▶ _Your assignment_
Read through the records below and copy each line that uses the word "none".

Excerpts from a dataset

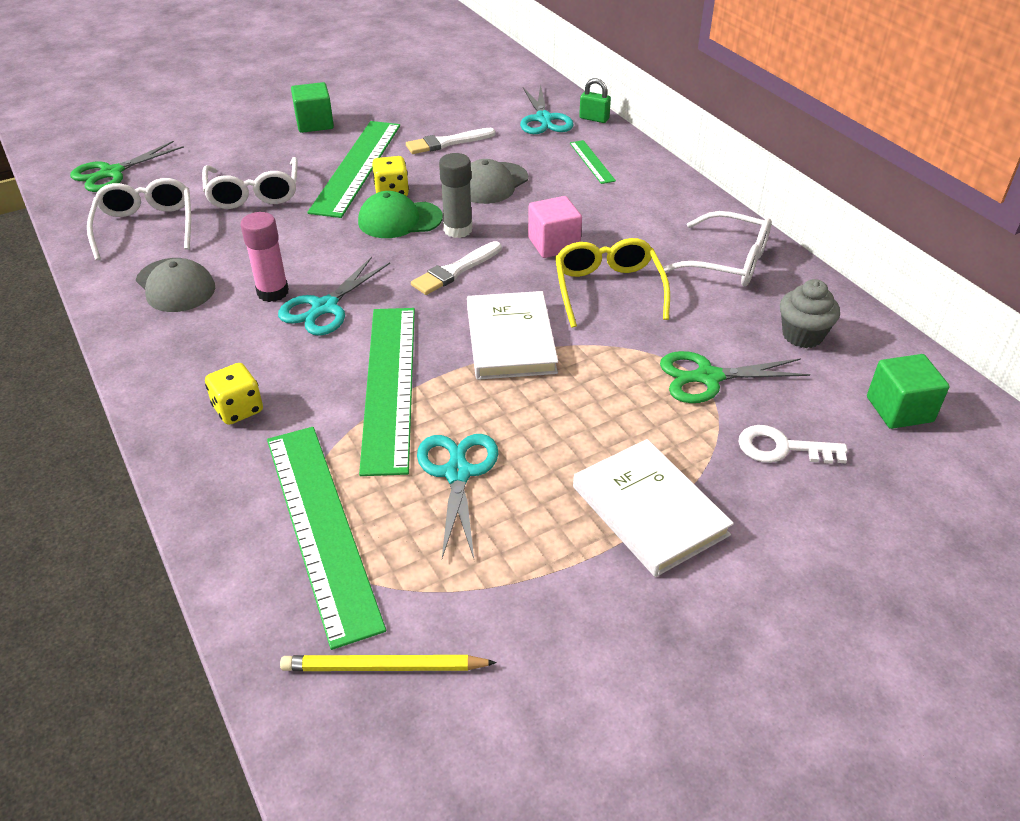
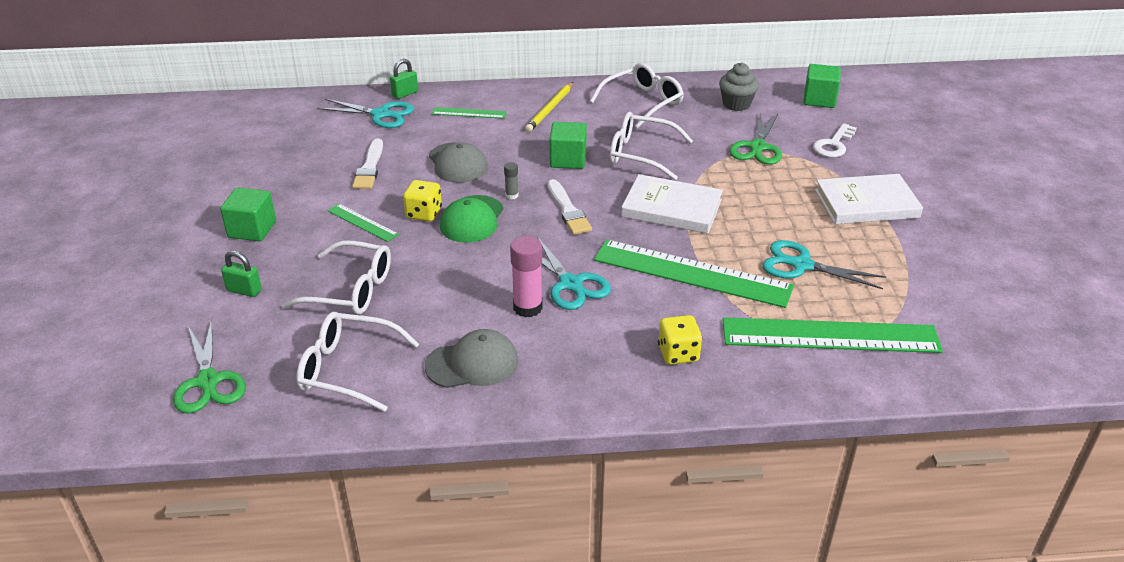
camera: 65 degrees left, 5 degrees down
(230, 148) = (244, 290): none -> green padlock
(357, 167) = (362, 222): green ruler -> green ruler, size x0.46
(384, 667) = (961, 334): yellow pencil -> yellow pencil (550, 109)
(458, 230) = (511, 195): grey glue stick -> grey glue stick, size x0.52
(553, 244) = (568, 160): pink cube -> green cube
(608, 289) = (640, 154): yellow glasses -> white glasses

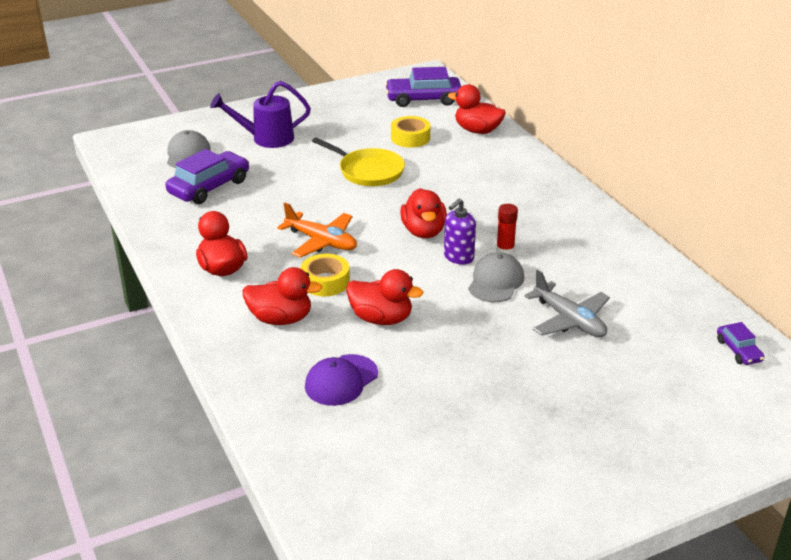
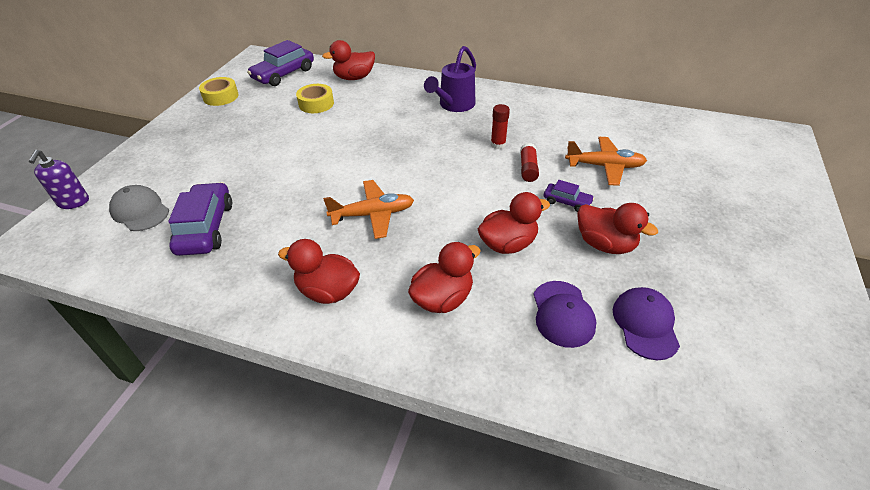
camera: 45 degrees left, 10 degrees up
(266, 138) = (199, 160): purple watering can -> purple watering can (454, 105)
(325, 282) = (426, 244): yellow tape -> yellow tape (221, 96)
(368, 171) = (323, 142): yellow pan -> none
(386, 426) = (645, 324): none -> purple cap
(423, 231) = (430, 163): red duck -> red duck (605, 244)
(458, 257) = (480, 167): purple soap dispenser -> purple soap dispenser (73, 202)
(496, 281) = (528, 168): grey cap -> red glue stick
(569, 320) = (604, 166): grey plane -> orange plane
(738, 350) = (698, 129): purple car -> purple car (567, 202)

▶ _Reply to the task_
(230, 148) = (244, 290): none -> green padlock
(368, 171) = (323, 142): yellow pan -> none
(386, 426) = (645, 324): none -> purple cap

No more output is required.